## Your goal
The answer must consist of each line below that holds the word "slope", copied as it stands.

■ ■ ■ ■ ■

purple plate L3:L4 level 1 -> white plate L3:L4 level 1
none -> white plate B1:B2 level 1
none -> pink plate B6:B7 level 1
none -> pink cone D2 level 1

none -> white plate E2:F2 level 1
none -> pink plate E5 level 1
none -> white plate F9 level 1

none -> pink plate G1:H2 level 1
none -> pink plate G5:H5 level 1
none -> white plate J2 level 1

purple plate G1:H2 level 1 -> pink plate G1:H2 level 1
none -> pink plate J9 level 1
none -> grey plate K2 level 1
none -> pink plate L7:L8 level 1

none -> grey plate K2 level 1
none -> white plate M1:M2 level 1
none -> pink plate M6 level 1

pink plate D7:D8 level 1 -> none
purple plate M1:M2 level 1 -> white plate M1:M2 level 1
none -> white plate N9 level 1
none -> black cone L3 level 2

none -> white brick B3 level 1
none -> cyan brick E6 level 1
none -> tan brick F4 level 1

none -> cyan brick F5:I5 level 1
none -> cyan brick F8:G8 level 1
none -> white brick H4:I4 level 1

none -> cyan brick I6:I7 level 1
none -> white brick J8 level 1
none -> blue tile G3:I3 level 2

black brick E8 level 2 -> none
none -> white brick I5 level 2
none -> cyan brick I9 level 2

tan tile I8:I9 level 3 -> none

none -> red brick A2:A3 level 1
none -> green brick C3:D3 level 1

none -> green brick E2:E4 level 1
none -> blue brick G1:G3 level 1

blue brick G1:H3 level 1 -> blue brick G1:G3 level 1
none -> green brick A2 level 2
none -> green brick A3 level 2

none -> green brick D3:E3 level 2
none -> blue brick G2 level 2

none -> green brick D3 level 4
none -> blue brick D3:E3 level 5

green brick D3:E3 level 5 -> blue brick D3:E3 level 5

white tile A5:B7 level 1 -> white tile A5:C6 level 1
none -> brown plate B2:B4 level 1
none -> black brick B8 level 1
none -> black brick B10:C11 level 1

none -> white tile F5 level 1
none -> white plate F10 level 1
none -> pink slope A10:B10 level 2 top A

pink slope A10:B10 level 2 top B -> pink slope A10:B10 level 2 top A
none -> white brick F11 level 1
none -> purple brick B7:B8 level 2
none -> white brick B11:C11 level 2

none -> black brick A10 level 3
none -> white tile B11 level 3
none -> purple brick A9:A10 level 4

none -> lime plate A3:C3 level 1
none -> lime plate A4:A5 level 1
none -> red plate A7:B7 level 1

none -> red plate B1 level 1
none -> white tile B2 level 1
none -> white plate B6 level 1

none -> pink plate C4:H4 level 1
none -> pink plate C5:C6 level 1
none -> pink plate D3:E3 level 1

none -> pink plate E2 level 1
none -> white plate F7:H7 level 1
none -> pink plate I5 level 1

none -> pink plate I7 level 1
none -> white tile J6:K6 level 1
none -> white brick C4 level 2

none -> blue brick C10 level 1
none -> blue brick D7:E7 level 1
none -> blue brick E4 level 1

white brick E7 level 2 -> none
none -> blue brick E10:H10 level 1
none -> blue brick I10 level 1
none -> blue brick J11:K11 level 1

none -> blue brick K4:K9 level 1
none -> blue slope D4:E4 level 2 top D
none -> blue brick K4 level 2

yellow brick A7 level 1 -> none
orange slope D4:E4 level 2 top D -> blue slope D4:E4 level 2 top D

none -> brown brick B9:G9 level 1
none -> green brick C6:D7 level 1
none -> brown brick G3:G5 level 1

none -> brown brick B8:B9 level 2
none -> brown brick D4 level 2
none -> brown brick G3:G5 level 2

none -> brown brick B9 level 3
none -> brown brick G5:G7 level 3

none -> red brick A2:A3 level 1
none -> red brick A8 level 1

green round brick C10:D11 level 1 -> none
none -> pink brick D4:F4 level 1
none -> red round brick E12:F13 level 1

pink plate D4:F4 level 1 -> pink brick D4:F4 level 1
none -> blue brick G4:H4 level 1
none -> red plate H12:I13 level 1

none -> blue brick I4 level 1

■ ■ ■ ■ ■

## Reply to the exercise
none -> pink slope A10:B10 level 2 top A
pink slope A10:B10 level 2 top B -> pink slope A10:B10 level 2 top A
none -> blue slope D4:E4 level 2 top D
orange slope D4:E4 level 2 top D -> blue slope D4:E4 level 2 top D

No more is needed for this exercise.